* Your objective: Nothing outside the range is wanted. Repeat exactly the lines below from the one with "IC1 pin DIS: DIS -> TICK" through the one with "T1: NMOS BSS138".

* Input data:
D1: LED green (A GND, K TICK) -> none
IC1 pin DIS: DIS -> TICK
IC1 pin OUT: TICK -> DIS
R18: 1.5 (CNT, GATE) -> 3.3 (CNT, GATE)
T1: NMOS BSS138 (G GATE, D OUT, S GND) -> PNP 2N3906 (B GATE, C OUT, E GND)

---

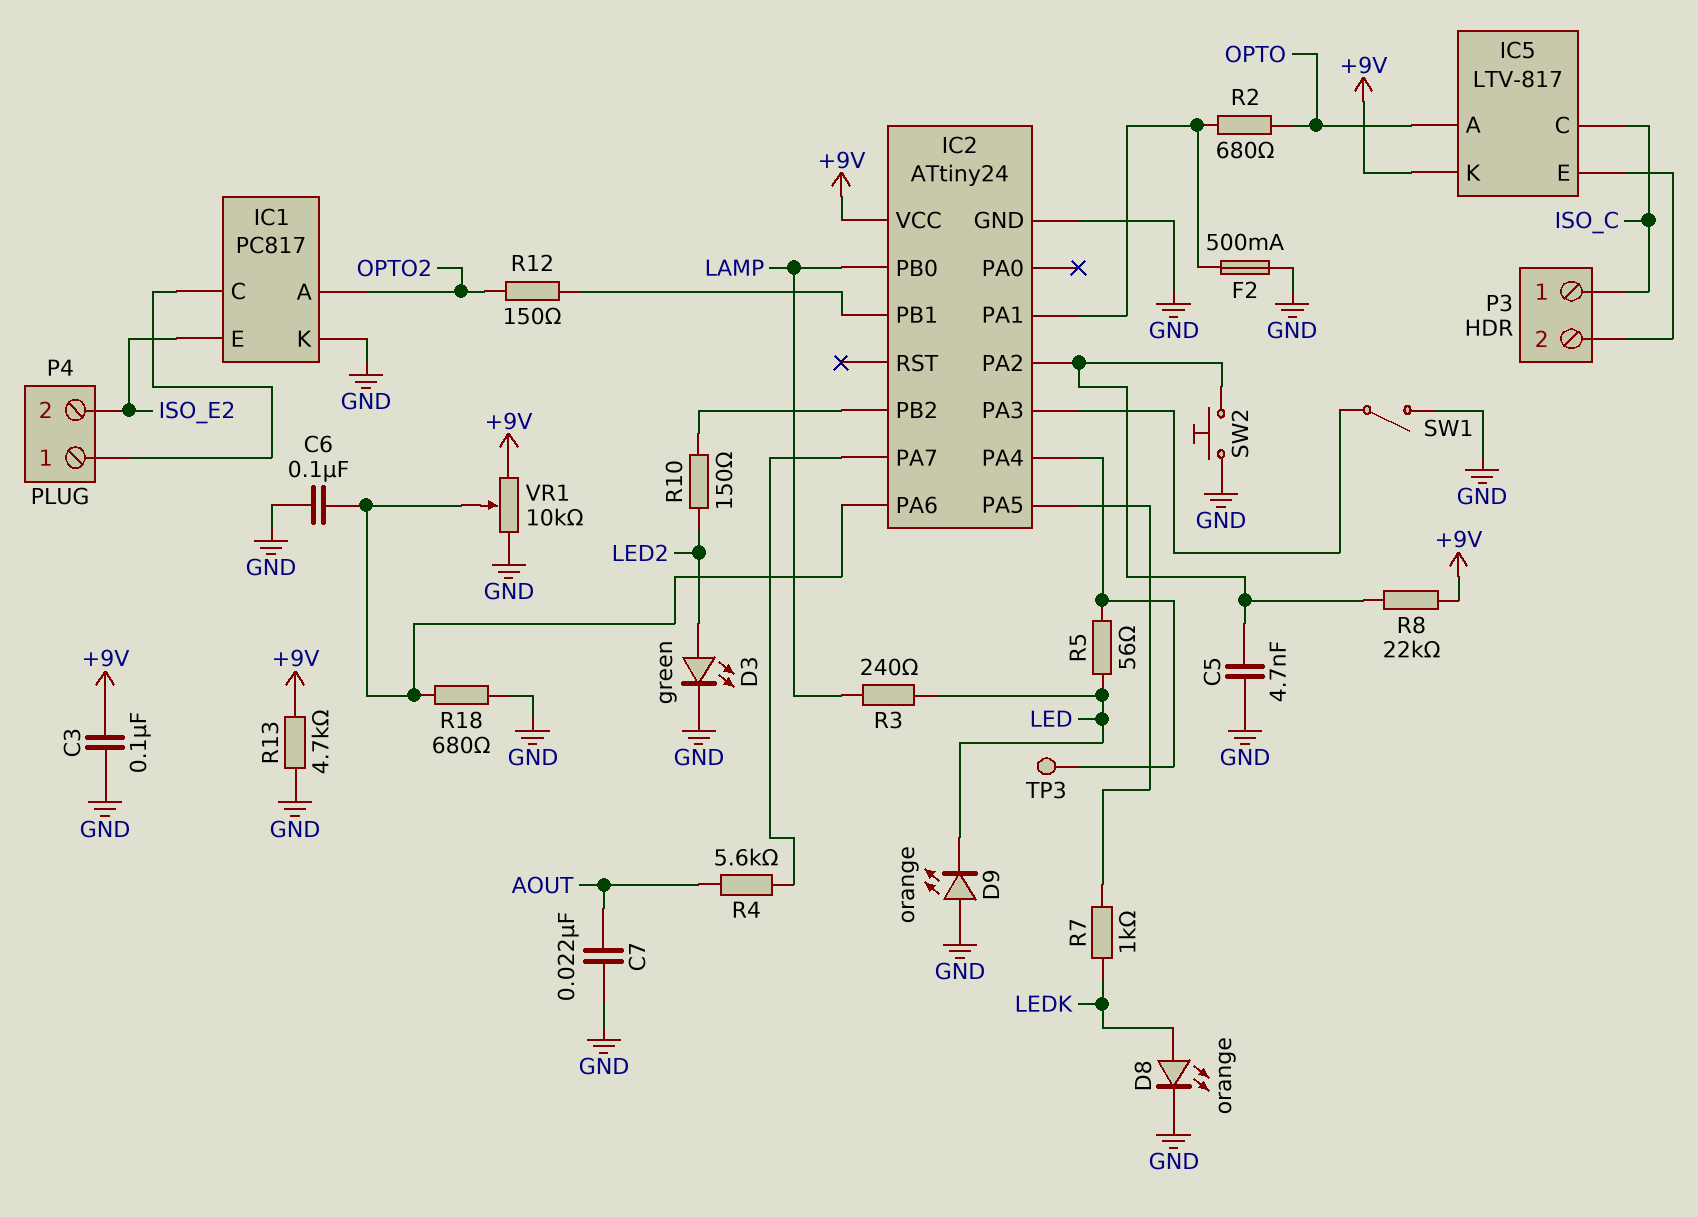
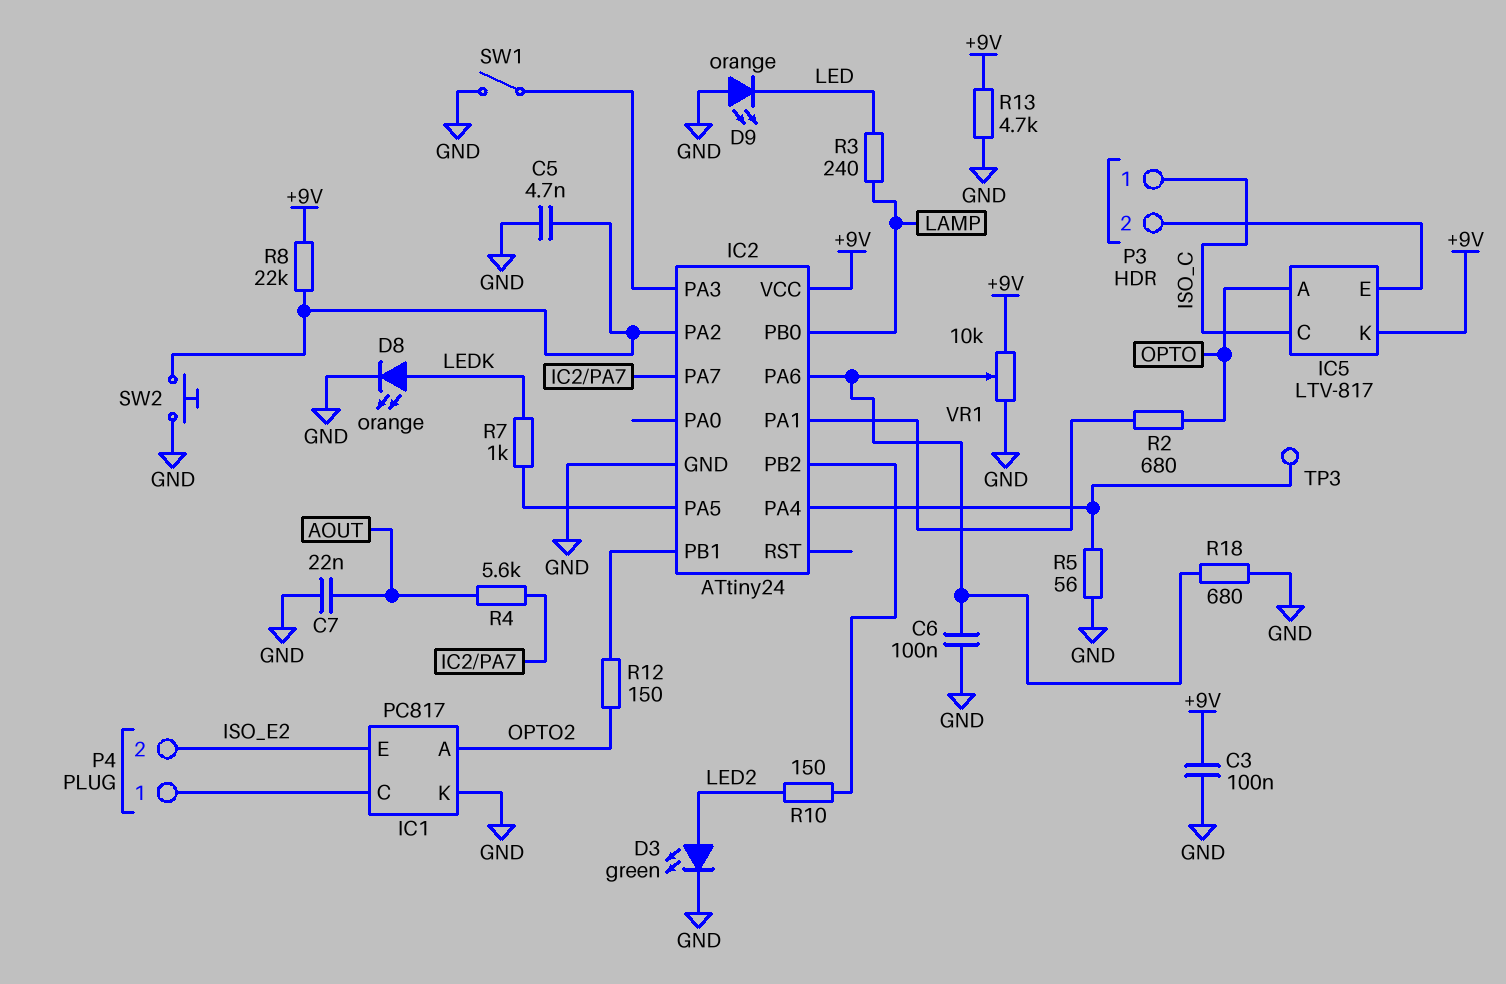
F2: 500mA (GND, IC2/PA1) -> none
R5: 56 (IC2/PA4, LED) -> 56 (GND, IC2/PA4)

* Task response:
IC1 pin DIS: DIS -> TICK
IC1 pin OUT: TICK -> DIS
R18: 1.5 (CNT, GATE) -> 3.3 (CNT, GATE)
T1: NMOS BSS138 (G GATE, D OUT, S GND) -> PNP 2N3906 (B GATE, C OUT, E GND)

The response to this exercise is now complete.